* EXERCISE DIRECTIONS
For the listing underneath, give the count of lines containing the string "plate" and nothing further.
(RECORDS SHOWN begins)
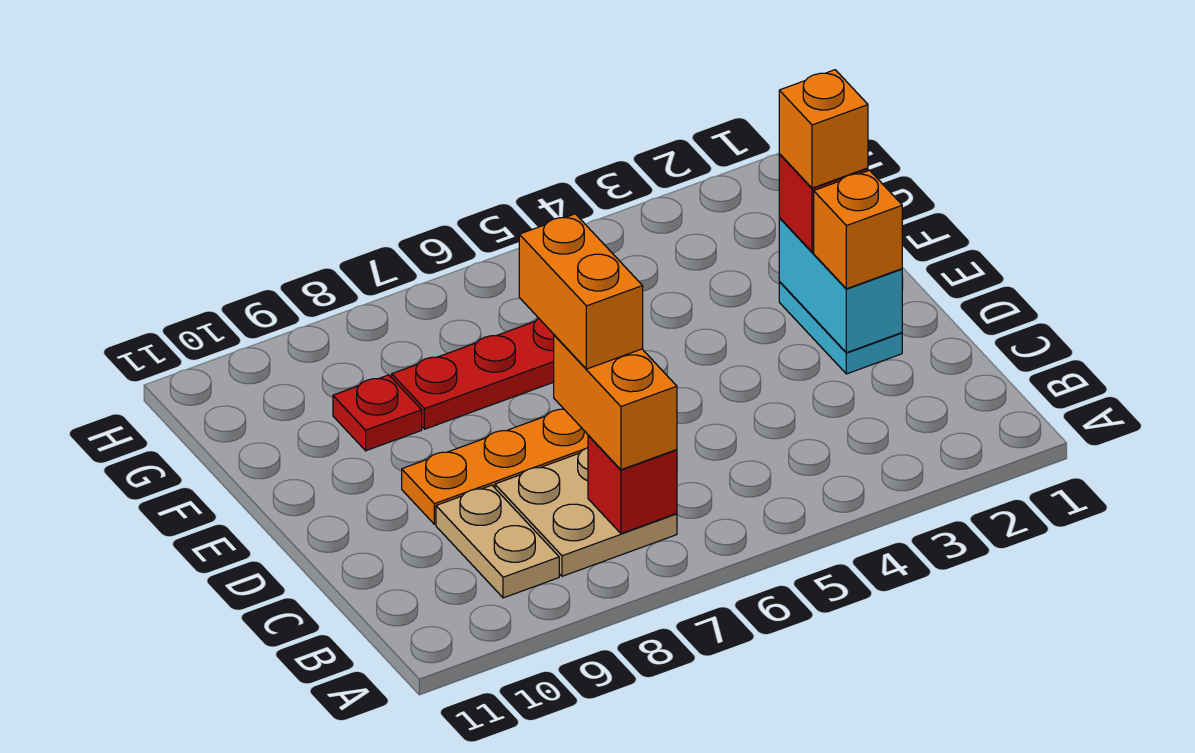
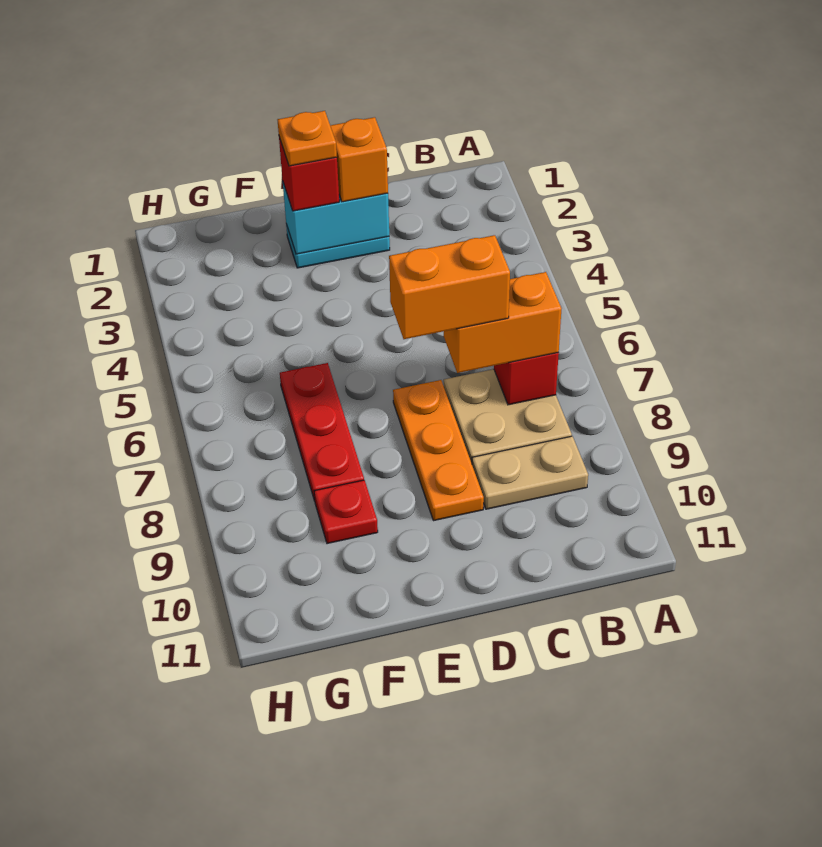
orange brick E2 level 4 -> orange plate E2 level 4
(RECORDS SHOWN ends)
(RECORDS SHOWN begins)
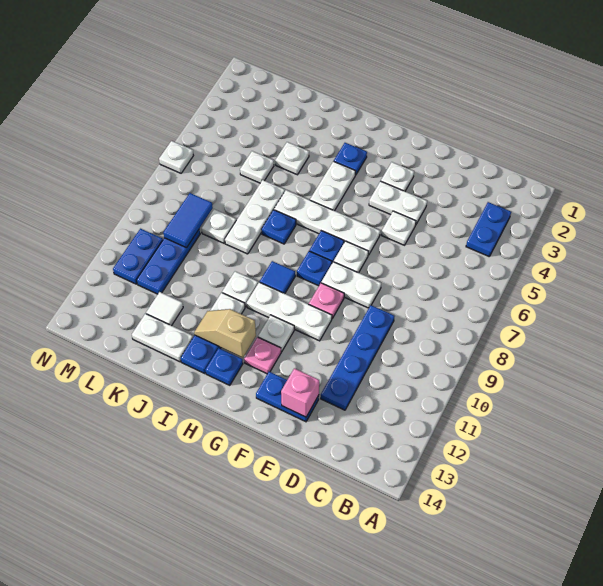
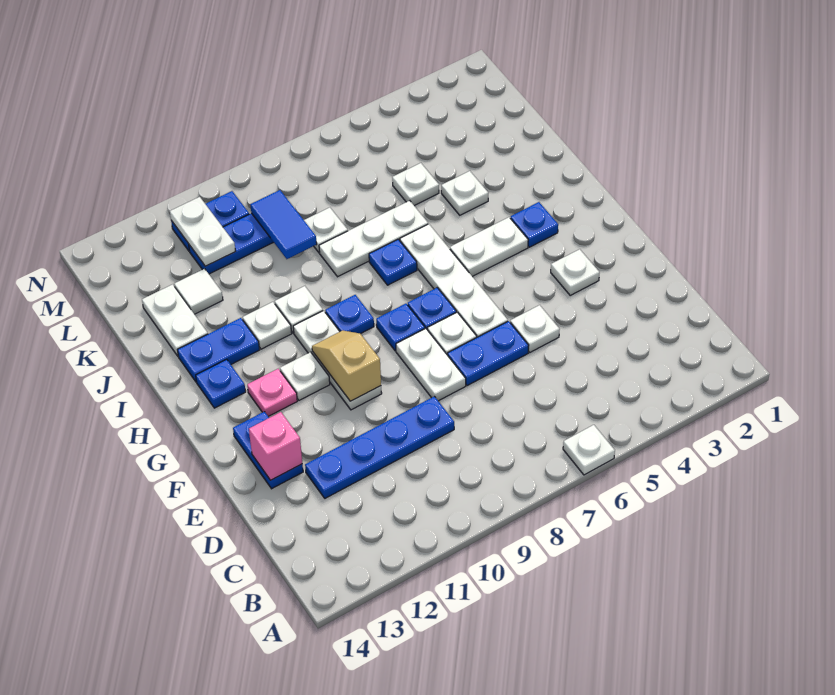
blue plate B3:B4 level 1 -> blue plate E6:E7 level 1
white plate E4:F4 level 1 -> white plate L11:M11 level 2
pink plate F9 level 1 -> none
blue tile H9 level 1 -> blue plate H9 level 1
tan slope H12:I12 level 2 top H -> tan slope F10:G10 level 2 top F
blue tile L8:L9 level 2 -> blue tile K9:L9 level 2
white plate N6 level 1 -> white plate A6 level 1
(RECORDS SHOWN ends)
* ANSWER TO THIS TASK
6